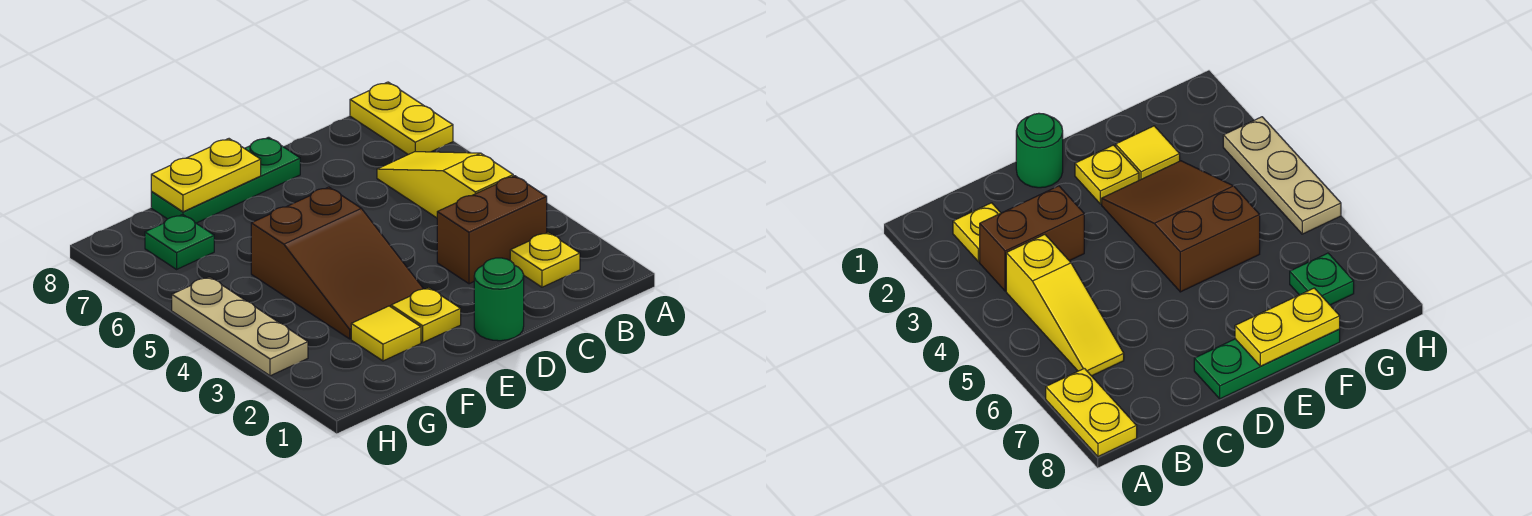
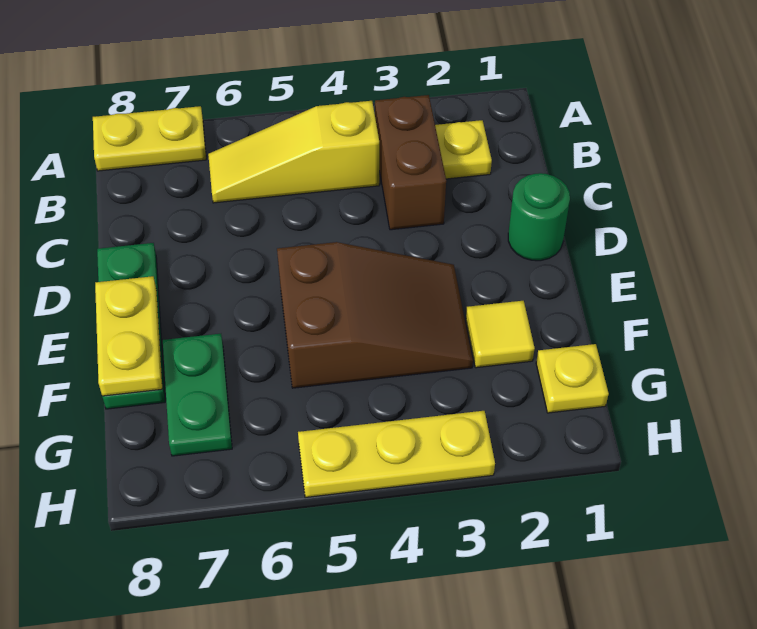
yellow plate E2 level 1 -> yellow plate G1 level 1
green plate G7 level 1 -> green plate F7:G7 level 1
tan plate H3:H5 level 1 -> yellow plate H3:H5 level 1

ABOUT THIS EXERCISE
Tell how many lines of the listing include the word "yellow"; the number alone is the answer.

RESULT
2